▶ **Directions**
Exact reproduction required: the lines below from the line with "C5: 470nF (+12V, GND) -> 2.2uF (+12V, GND)" to the line with "R7: 8.2k (+24V, VI) -> 68k (+24V, VI)", both ends included, and no others.

Provided material START

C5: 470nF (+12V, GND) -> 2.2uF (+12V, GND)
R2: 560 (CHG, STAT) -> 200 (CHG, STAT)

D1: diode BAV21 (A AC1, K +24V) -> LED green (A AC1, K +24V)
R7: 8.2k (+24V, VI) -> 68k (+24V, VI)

Provided material END
Provided material START

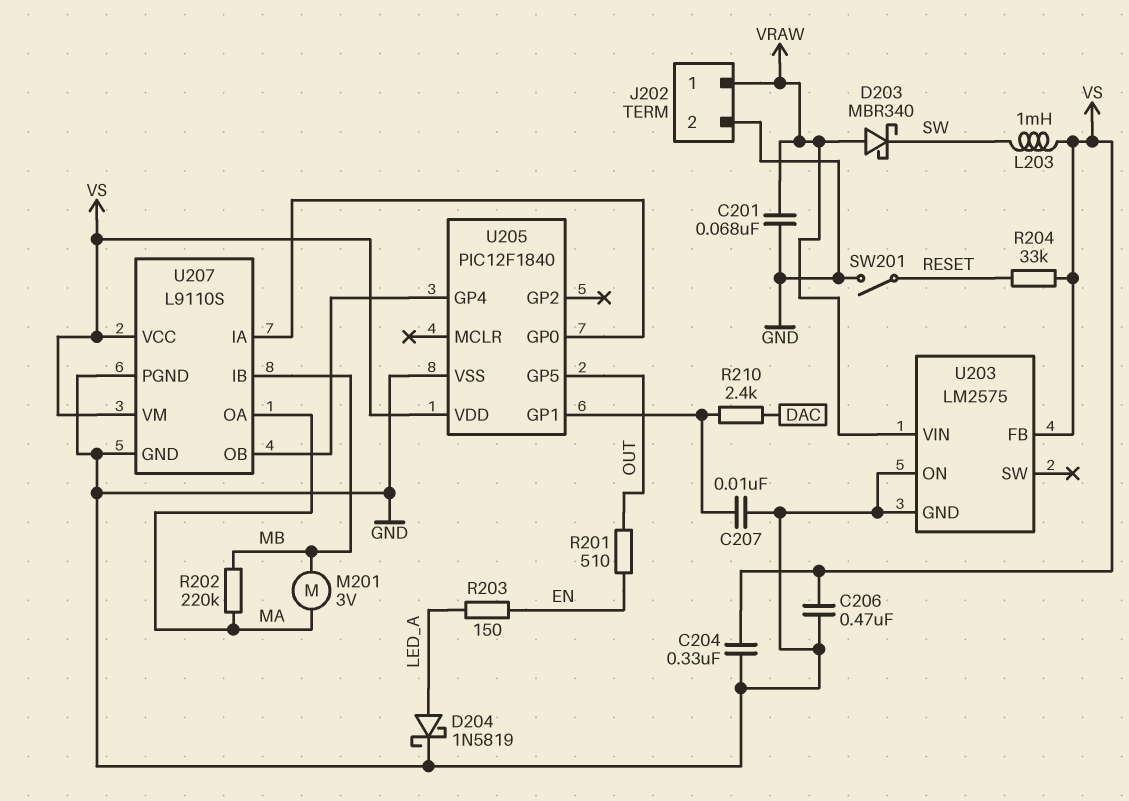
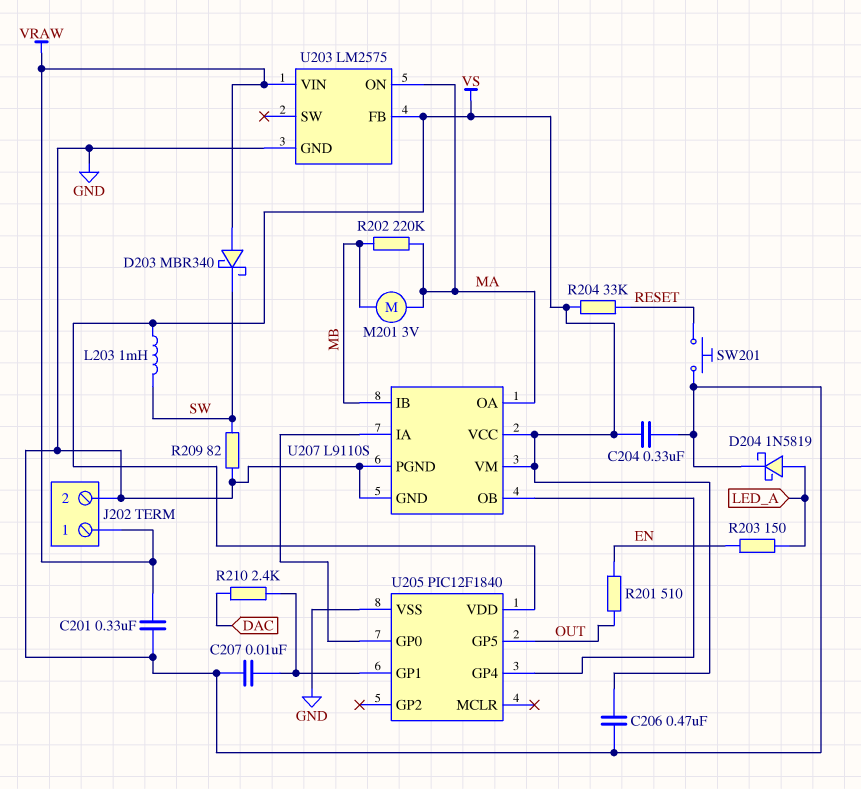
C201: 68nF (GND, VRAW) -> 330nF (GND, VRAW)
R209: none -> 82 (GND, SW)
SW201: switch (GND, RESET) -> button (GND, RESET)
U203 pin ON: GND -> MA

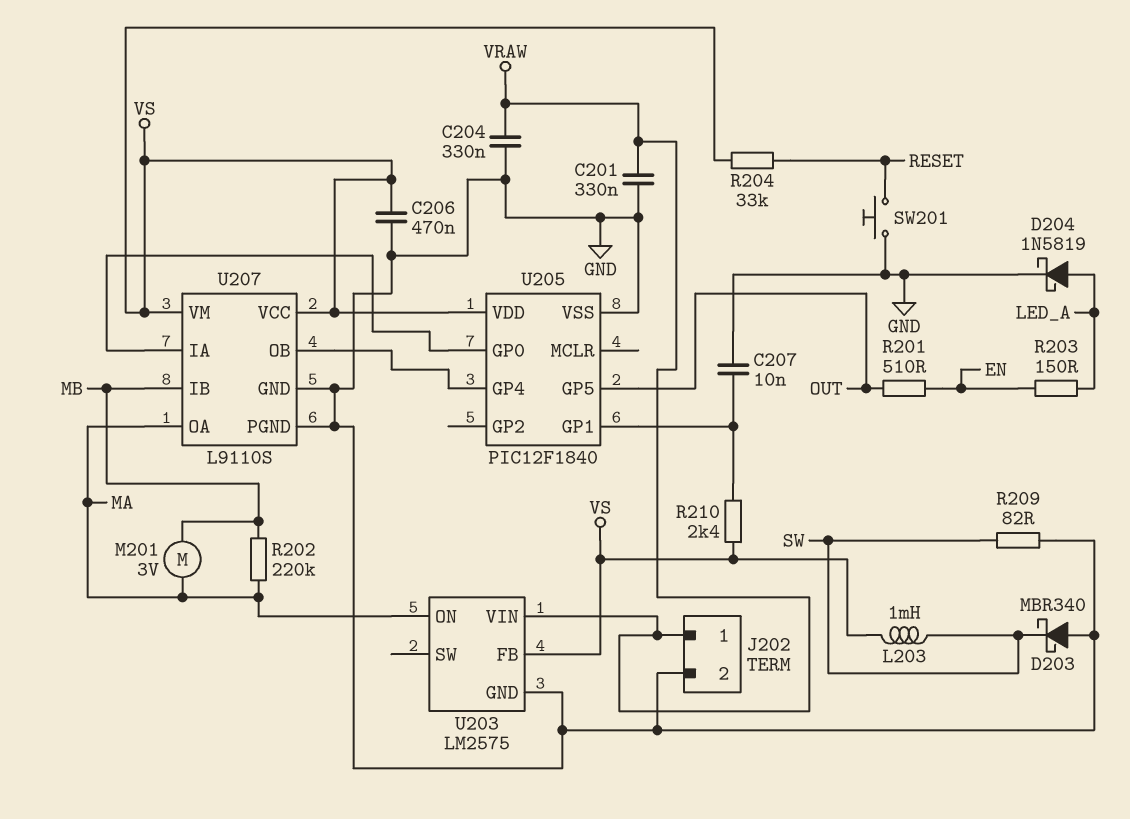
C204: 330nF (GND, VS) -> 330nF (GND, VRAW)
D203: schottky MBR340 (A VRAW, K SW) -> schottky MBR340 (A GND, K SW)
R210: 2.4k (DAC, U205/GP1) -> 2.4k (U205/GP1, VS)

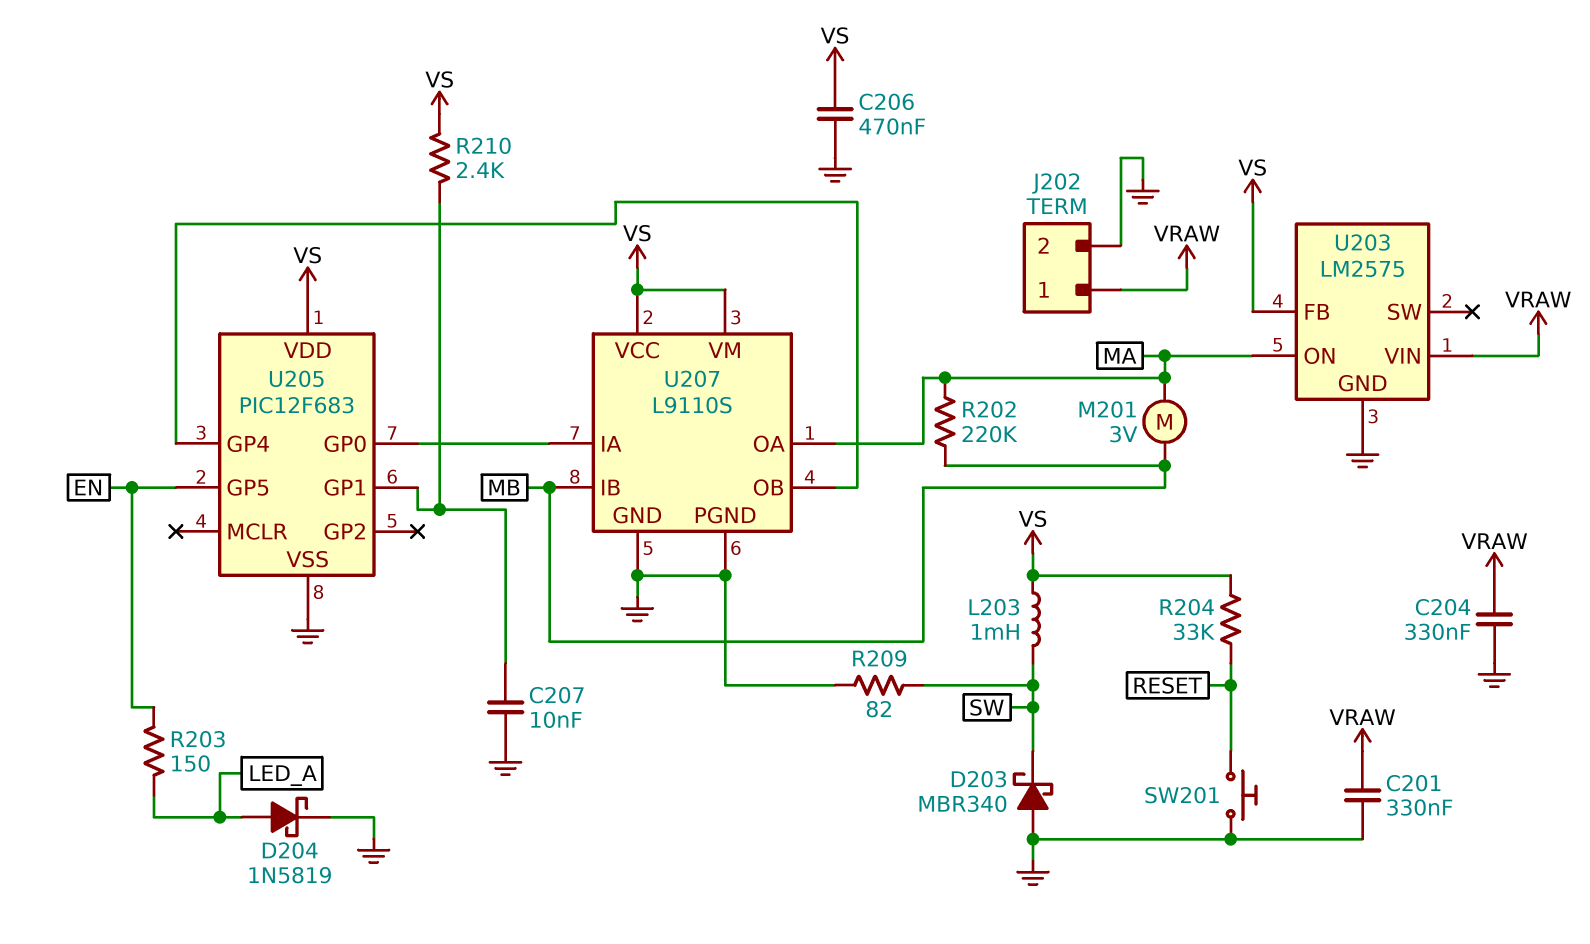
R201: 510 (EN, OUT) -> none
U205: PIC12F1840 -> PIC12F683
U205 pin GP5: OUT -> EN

Provided material END

▶ **Answer to this task**
C5: 470nF (+12V, GND) -> 2.2uF (+12V, GND)
R2: 560 (CHG, STAT) -> 200 (CHG, STAT)

D1: diode BAV21 (A AC1, K +24V) -> LED green (A AC1, K +24V)
R7: 8.2k (+24V, VI) -> 68k (+24V, VI)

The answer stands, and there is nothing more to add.